[Scene change data]
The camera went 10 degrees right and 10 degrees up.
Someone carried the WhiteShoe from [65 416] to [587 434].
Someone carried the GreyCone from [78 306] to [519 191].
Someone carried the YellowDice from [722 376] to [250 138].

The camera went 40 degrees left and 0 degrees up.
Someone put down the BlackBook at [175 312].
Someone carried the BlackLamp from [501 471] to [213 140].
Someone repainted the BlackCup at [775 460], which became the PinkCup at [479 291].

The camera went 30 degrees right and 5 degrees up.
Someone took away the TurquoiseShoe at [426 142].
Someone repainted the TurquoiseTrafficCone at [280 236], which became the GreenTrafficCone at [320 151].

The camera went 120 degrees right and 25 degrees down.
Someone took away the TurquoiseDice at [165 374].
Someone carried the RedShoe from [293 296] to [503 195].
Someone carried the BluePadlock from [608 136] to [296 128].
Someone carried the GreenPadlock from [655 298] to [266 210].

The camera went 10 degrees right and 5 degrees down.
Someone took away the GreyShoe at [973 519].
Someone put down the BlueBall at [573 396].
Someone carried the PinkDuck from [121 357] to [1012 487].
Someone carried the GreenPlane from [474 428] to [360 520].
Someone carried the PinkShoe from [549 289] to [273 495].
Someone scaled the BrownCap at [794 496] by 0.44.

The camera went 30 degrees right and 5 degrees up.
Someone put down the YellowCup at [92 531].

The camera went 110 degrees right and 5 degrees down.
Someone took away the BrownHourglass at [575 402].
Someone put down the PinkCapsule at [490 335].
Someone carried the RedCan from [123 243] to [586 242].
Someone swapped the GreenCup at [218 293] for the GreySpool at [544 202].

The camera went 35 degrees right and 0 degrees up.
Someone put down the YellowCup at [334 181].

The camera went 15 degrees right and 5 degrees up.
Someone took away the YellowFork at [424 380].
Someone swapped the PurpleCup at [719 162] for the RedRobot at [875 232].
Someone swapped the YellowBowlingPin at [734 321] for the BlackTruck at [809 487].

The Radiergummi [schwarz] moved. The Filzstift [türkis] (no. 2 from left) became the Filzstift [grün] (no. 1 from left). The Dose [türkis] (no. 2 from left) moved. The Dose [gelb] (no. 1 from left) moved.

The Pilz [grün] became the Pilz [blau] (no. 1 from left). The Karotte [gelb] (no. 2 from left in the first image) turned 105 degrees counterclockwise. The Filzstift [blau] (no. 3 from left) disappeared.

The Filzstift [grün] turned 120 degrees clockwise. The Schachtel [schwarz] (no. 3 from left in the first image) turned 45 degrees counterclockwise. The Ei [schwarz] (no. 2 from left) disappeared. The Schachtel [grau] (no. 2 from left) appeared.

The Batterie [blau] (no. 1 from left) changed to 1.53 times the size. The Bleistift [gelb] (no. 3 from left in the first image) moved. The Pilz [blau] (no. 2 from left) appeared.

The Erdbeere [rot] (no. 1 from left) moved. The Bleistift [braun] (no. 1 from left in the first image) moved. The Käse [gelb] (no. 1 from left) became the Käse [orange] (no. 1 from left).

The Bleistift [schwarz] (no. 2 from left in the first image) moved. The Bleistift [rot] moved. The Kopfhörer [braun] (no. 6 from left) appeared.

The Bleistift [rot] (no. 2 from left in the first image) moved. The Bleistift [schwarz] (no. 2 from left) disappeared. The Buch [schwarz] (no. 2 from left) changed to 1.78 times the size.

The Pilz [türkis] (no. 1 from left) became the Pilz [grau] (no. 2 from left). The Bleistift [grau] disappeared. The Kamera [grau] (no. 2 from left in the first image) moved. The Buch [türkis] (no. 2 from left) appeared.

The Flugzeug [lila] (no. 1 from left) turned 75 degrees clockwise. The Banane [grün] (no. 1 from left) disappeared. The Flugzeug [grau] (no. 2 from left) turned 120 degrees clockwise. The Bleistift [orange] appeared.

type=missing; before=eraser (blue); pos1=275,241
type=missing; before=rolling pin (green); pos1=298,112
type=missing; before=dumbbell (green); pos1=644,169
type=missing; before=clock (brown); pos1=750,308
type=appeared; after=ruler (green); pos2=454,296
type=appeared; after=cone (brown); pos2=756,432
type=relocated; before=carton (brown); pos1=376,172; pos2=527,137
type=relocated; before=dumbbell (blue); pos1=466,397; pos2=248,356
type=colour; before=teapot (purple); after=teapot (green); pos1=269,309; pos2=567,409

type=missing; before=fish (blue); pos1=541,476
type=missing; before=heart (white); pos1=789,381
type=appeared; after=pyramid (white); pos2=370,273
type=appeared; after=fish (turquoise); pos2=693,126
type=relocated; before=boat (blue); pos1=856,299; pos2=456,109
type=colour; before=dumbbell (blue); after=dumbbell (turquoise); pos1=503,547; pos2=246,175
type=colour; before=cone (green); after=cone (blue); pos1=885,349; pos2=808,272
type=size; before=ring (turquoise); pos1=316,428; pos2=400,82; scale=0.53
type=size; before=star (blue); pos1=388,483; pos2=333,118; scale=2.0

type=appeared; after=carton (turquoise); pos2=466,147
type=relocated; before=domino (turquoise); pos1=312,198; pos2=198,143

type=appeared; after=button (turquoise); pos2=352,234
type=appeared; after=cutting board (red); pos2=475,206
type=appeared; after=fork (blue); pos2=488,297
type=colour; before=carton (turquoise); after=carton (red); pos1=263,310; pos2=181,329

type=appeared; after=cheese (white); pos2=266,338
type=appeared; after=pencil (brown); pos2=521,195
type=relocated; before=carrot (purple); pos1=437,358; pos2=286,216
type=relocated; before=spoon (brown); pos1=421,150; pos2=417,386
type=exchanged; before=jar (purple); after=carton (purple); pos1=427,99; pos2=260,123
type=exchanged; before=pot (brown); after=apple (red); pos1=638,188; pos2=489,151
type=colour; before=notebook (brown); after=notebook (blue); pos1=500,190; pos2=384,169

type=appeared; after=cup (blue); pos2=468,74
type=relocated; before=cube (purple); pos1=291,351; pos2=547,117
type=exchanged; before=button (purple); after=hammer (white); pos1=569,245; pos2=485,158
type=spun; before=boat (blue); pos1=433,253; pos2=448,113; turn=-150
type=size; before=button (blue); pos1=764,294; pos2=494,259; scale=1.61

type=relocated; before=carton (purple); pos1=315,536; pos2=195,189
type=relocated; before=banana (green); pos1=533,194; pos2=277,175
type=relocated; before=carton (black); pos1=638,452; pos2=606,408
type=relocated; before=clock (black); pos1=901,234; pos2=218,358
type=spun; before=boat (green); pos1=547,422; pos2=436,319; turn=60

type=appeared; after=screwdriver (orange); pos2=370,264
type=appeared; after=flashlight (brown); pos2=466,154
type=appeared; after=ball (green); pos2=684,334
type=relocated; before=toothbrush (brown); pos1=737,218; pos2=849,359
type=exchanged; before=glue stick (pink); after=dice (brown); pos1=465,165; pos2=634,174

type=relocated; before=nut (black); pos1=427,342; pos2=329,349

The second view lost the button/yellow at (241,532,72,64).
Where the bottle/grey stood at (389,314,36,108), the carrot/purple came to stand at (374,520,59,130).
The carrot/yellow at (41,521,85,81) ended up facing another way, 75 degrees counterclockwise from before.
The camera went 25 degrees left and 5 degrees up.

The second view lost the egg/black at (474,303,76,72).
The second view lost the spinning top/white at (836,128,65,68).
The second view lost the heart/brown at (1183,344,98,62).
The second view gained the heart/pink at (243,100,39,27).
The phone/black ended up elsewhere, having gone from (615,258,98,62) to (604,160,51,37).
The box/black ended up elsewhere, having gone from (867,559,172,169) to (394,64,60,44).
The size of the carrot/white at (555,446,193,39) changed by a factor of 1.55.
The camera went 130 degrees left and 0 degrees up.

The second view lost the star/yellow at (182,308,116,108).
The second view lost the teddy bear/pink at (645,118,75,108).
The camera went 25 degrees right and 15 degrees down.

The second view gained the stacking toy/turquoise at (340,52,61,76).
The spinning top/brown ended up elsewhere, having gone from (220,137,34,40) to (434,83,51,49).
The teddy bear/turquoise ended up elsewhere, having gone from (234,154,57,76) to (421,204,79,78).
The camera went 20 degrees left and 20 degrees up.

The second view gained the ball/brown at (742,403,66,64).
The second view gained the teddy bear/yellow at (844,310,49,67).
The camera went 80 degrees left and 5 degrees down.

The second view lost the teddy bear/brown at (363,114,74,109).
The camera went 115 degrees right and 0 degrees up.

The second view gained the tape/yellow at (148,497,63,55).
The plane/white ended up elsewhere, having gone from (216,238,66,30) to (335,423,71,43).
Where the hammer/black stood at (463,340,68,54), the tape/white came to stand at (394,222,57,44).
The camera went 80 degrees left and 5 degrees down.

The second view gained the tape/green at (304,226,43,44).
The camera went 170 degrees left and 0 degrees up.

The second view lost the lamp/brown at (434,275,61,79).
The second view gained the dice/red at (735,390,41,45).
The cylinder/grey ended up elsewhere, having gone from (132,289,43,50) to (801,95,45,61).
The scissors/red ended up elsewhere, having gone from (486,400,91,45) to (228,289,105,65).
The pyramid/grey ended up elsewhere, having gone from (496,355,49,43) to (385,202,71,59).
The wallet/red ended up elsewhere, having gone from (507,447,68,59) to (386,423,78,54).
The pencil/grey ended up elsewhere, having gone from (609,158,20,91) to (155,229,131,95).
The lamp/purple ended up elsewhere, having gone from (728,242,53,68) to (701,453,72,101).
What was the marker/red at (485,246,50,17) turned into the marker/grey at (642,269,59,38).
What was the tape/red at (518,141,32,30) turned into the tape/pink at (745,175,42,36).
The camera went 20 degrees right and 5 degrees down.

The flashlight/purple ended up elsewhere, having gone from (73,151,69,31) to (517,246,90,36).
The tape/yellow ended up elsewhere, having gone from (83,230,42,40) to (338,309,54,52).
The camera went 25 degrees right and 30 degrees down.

• [Problem details]
Reproduce exactly, and only, the lines from the start of the entries through the one that contains "Someone carried the GreyCone".

• [Result of the task]
The camera went 10 degrees right and 10 degrees up.
Someone carried the WhiteShoe from [65 416] to [587 434].
Someone carried the GreyCone from [78 306] to [519 191].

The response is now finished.